Record set →
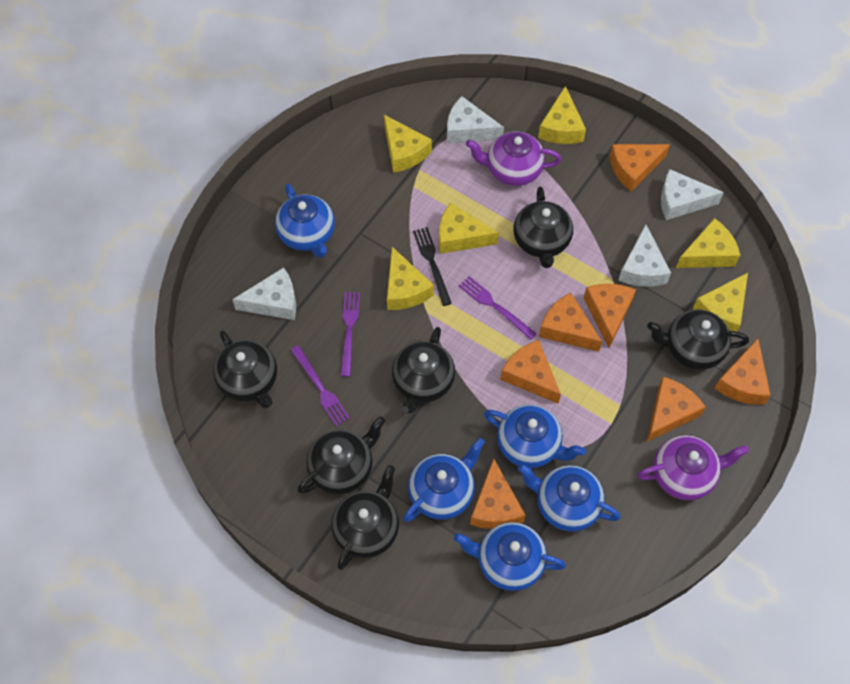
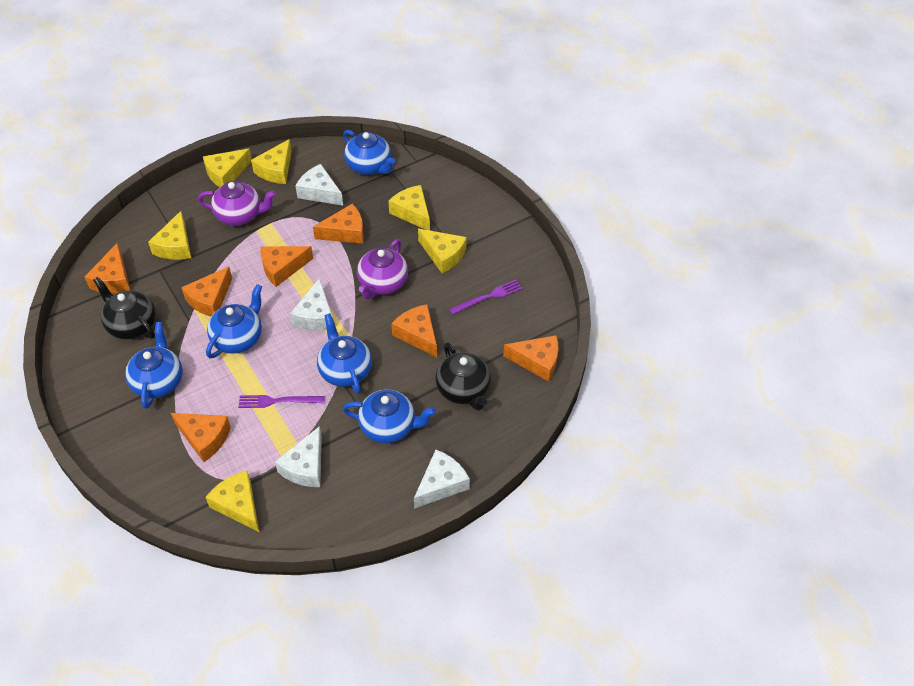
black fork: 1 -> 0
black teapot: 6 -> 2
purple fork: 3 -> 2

---

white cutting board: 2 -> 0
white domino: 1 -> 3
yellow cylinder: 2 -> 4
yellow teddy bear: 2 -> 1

Your assignment →
Print exactly the lines above, between the one holding "white cutting board: 2 -> 0" and the one holding "yellow teddy bear: 2 -> 1", inclusive, and nothing besides.

Reply to the exercise →
white cutting board: 2 -> 0
white domino: 1 -> 3
yellow cylinder: 2 -> 4
yellow teddy bear: 2 -> 1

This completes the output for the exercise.